Exercise brief: Down to the last character, write out the records below.

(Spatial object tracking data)

______

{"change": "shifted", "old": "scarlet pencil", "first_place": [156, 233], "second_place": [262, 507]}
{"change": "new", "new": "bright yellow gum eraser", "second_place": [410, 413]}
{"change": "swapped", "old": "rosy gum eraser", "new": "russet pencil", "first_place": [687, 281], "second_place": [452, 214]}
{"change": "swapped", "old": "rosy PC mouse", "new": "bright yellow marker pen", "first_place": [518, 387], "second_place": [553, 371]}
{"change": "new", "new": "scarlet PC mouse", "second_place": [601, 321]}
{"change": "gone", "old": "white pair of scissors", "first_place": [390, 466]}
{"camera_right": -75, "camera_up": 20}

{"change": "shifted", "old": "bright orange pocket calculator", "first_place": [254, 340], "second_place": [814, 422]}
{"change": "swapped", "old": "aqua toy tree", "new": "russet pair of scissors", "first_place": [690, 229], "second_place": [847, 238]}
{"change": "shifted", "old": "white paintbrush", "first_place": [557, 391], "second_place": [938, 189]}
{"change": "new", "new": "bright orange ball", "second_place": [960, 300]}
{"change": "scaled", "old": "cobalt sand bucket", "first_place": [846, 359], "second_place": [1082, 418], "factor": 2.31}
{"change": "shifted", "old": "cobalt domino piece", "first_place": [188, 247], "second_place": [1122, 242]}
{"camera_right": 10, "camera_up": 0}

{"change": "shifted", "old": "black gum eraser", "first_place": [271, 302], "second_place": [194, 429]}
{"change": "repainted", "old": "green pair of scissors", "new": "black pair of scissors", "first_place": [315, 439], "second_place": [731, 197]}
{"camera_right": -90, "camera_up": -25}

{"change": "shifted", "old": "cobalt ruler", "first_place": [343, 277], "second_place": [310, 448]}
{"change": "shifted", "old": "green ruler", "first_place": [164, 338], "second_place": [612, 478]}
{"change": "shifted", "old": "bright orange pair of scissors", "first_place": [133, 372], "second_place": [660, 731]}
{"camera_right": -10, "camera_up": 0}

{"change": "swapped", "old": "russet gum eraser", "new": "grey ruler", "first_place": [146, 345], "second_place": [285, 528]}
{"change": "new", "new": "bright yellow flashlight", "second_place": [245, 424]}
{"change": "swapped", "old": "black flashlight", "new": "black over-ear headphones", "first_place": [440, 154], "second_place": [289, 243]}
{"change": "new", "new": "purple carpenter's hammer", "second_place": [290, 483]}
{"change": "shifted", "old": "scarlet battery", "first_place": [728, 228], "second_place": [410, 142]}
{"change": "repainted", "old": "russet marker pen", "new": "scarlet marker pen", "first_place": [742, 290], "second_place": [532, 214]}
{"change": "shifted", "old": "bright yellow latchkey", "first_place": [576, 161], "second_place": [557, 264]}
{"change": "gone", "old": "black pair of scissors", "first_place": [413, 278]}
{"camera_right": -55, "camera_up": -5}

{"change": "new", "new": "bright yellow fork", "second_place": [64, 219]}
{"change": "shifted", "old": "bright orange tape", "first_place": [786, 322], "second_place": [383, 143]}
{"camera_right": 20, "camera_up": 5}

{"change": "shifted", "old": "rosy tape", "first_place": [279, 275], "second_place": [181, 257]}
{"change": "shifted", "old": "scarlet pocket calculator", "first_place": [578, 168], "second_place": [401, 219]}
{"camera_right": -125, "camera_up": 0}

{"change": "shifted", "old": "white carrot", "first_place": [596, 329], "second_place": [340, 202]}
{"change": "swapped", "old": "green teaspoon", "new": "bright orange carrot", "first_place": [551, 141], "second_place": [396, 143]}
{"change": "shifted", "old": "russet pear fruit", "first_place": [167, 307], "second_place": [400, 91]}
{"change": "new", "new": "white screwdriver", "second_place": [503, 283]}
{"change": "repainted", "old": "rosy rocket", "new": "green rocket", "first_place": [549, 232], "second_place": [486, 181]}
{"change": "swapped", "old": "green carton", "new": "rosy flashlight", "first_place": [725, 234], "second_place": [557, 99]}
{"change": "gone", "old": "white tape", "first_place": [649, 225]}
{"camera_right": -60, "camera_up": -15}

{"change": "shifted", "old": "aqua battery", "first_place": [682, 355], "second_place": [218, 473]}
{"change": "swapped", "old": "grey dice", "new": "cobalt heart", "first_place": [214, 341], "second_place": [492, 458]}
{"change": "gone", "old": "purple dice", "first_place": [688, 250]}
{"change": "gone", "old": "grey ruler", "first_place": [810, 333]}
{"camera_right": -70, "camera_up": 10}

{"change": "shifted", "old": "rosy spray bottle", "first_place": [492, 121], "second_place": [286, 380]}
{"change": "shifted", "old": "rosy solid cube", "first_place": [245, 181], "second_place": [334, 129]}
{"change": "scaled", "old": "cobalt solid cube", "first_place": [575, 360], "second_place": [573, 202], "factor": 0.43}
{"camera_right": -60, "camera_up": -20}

______

Written response:
{"change": "shifted", "old": "scarlet pencil", "first_place": [156, 233], "second_place": [262, 507]}
{"change": "new", "new": "bright yellow gum eraser", "second_place": [410, 413]}
{"change": "swapped", "old": "rosy gum eraser", "new": "russet pencil", "first_place": [687, 281], "second_place": [452, 214]}
{"change": "swapped", "old": "rosy PC mouse", "new": "bright yellow marker pen", "first_place": [518, 387], "second_place": [553, 371]}
{"change": "new", "new": "scarlet PC mouse", "second_place": [601, 321]}
{"change": "gone", "old": "white pair of scissors", "first_place": [390, 466]}
{"camera_right": -75, "camera_up": 20}

{"change": "shifted", "old": "bright orange pocket calculator", "first_place": [254, 340], "second_place": [814, 422]}
{"change": "swapped", "old": "aqua toy tree", "new": "russet pair of scissors", "first_place": [690, 229], "second_place": [847, 238]}
{"change": "shifted", "old": "white paintbrush", "first_place": [557, 391], "second_place": [938, 189]}
{"change": "new", "new": "bright orange ball", "second_place": [960, 300]}
{"change": "scaled", "old": "cobalt sand bucket", "first_place": [846, 359], "second_place": [1082, 418], "factor": 2.31}
{"change": "shifted", "old": "cobalt domino piece", "first_place": [188, 247], "second_place": [1122, 242]}
{"camera_right": 10, "camera_up": 0}

{"change": "shifted", "old": "black gum eraser", "first_place": [271, 302], "second_place": [194, 429]}
{"change": "repainted", "old": "green pair of scissors", "new": "black pair of scissors", "first_place": [315, 439], "second_place": [731, 197]}
{"camera_right": -90, "camera_up": -25}

{"change": "shifted", "old": "cobalt ruler", "first_place": [343, 277], "second_place": [310, 448]}
{"change": "shifted", "old": "green ruler", "first_place": [164, 338], "second_place": [612, 478]}
{"change": "shifted", "old": "bright orange pair of scissors", "first_place": [133, 372], "second_place": [660, 731]}
{"camera_right": -10, "camera_up": 0}

{"change": "swapped", "old": "russet gum eraser", "new": "grey ruler", "first_place": [146, 345], "second_place": [285, 528]}
{"change": "new", "new": "bright yellow flashlight", "second_place": [245, 424]}
{"change": "swapped", "old": "black flashlight", "new": "black over-ear headphones", "first_place": [440, 154], "second_place": [289, 243]}
{"change": "new", "new": "purple carpenter's hammer", "second_place": [290, 483]}
{"change": "shifted", "old": "scarlet battery", "first_place": [728, 228], "second_place": [410, 142]}
{"change": "repainted", "old": "russet marker pen", "new": "scarlet marker pen", "first_place": [742, 290], "second_place": [532, 214]}
{"change": "shifted", "old": "bright yellow latchkey", "first_place": [576, 161], "second_place": [557, 264]}
{"change": "gone", "old": "black pair of scissors", "first_place": [413, 278]}
{"camera_right": -55, "camera_up": -5}

{"change": "new", "new": "bright yellow fork", "second_place": [64, 219]}
{"change": "shifted", "old": "bright orange tape", "first_place": [786, 322], "second_place": [383, 143]}
{"camera_right": 20, "camera_up": 5}

{"change": "shifted", "old": "rosy tape", "first_place": [279, 275], "second_place": [181, 257]}
{"change": "shifted", "old": "scarlet pocket calculator", "first_place": [578, 168], "second_place": [401, 219]}
{"camera_right": -125, "camera_up": 0}

{"change": "shifted", "old": "white carrot", "first_place": [596, 329], "second_place": [340, 202]}
{"change": "swapped", "old": "green teaspoon", "new": "bright orange carrot", "first_place": [551, 141], "second_place": [396, 143]}
{"change": "shifted", "old": "russet pear fruit", "first_place": [167, 307], "second_place": [400, 91]}
{"change": "new", "new": "white screwdriver", "second_place": [503, 283]}
{"change": "repainted", "old": "rosy rocket", "new": "green rocket", "first_place": [549, 232], "second_place": [486, 181]}
{"change": "swapped", "old": "green carton", "new": "rosy flashlight", "first_place": [725, 234], "second_place": [557, 99]}
{"change": "gone", "old": "white tape", "first_place": [649, 225]}
{"camera_right": -60, "camera_up": -15}

{"change": "shifted", "old": "aqua battery", "first_place": [682, 355], "second_place": [218, 473]}
{"change": "swapped", "old": "grey dice", "new": "cobalt heart", "first_place": [214, 341], "second_place": [492, 458]}
{"change": "gone", "old": "purple dice", "first_place": [688, 250]}
{"change": "gone", "old": "grey ruler", "first_place": [810, 333]}
{"camera_right": -70, "camera_up": 10}

{"change": "shifted", "old": "rosy spray bottle", "first_place": [492, 121], "second_place": [286, 380]}
{"change": "shifted", "old": "rosy solid cube", "first_place": [245, 181], "second_place": [334, 129]}
{"change": "scaled", "old": "cobalt solid cube", "first_place": [575, 360], "second_place": [573, 202], "factor": 0.43}
{"camera_right": -60, "camera_up": -20}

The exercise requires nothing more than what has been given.